[Start of section]
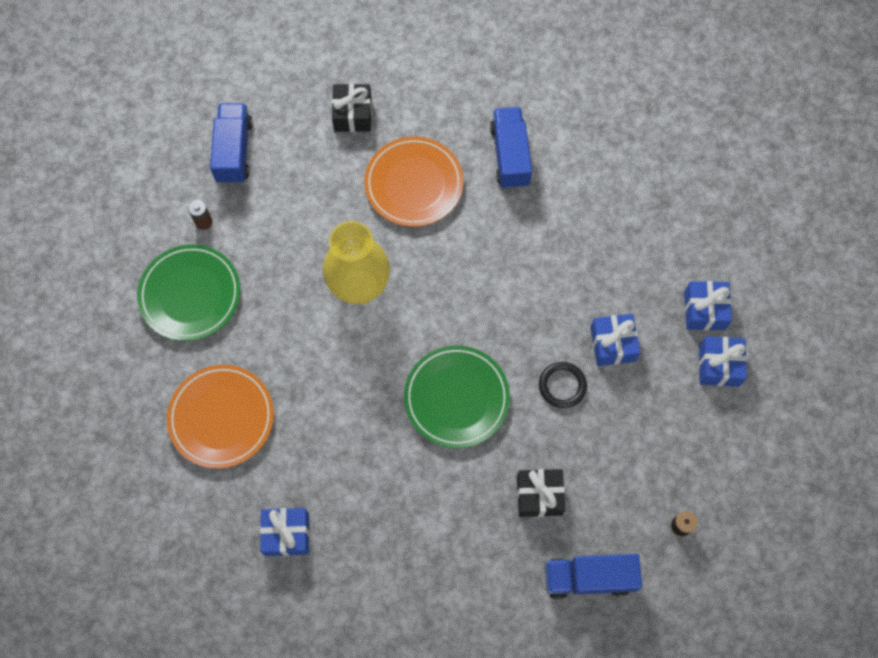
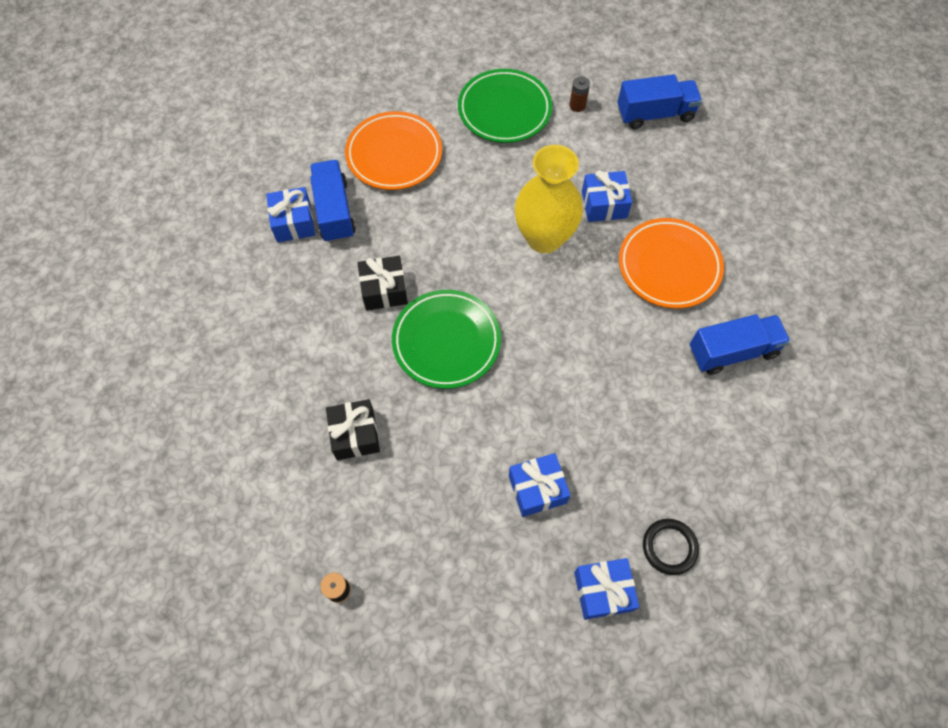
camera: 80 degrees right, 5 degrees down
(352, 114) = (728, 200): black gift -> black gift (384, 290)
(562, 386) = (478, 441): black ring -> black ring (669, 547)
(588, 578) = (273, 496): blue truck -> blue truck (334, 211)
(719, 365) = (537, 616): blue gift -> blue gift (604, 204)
[End of section]
What needs to be done »
Output everything in the records exactly, leaving pictures out.

Result »
camera: 80 degrees right, 5 degrees down
(352, 114) = (728, 200): black gift -> black gift (384, 290)
(562, 386) = (478, 441): black ring -> black ring (669, 547)
(588, 578) = (273, 496): blue truck -> blue truck (334, 211)
(719, 365) = (537, 616): blue gift -> blue gift (604, 204)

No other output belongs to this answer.